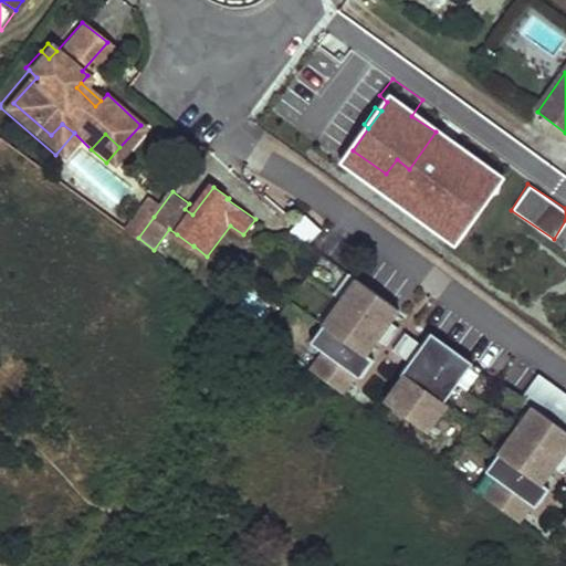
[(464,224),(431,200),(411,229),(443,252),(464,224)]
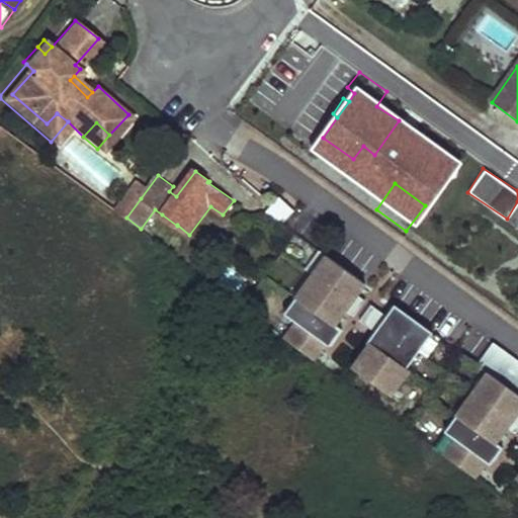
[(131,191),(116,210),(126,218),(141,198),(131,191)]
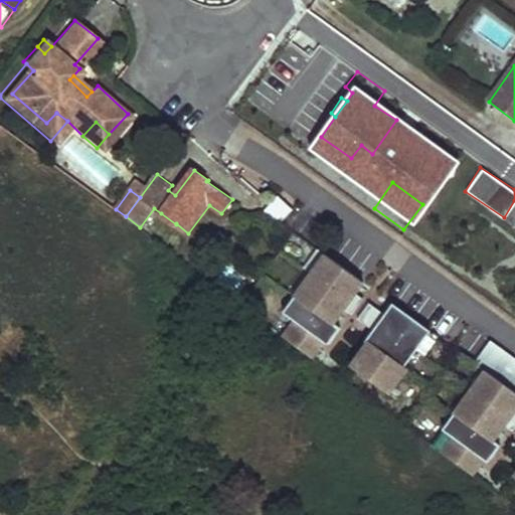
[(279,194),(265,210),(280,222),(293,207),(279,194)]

———

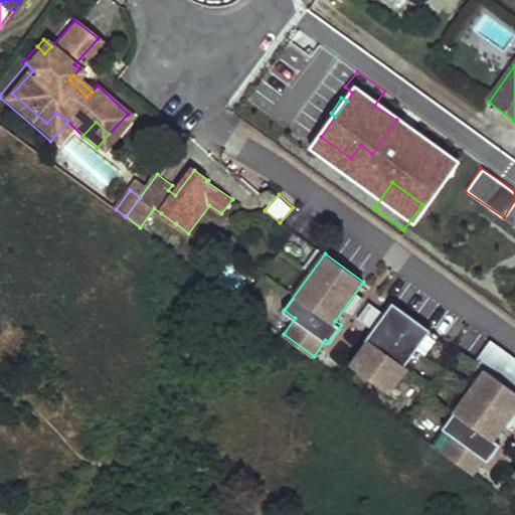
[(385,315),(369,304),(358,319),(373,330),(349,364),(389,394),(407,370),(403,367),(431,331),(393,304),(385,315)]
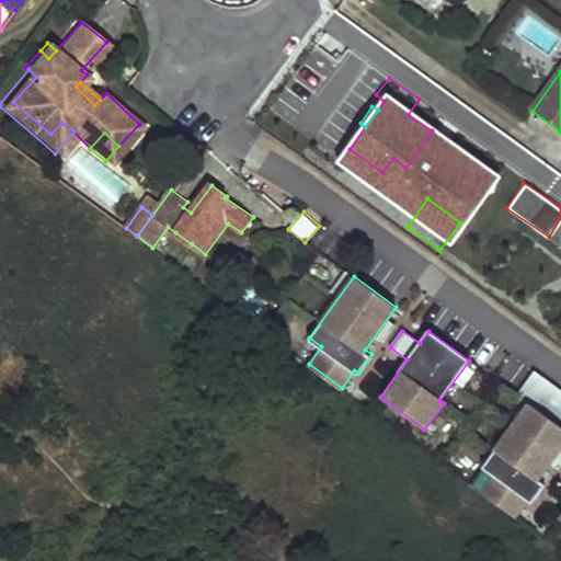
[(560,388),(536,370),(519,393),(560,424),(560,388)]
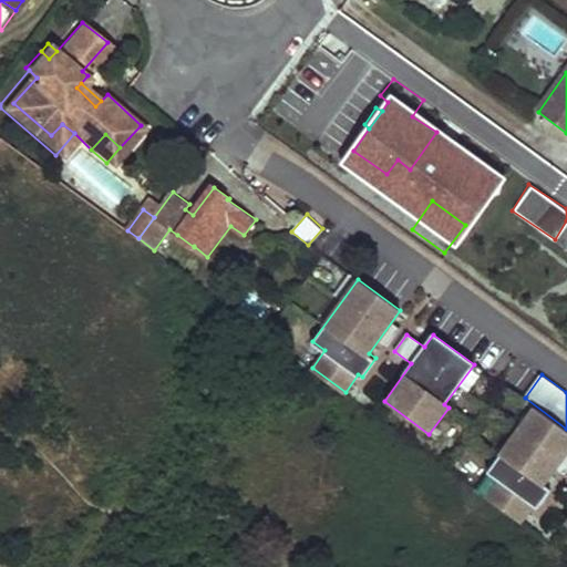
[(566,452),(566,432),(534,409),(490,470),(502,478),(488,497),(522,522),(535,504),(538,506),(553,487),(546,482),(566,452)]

———

Within the listing above, the lines from the one with "[(131,191),(116,210),(126,218),(141,198),(131,191)]" through the one with "[(279,194),(265,210),(280,222),(293,207),(279,194)]" are to be given again word for word. Do not include pictures.

[(131,191),(116,210),(126,218),(141,198),(131,191)]
[(279,194),(265,210),(280,222),(293,207),(279,194)]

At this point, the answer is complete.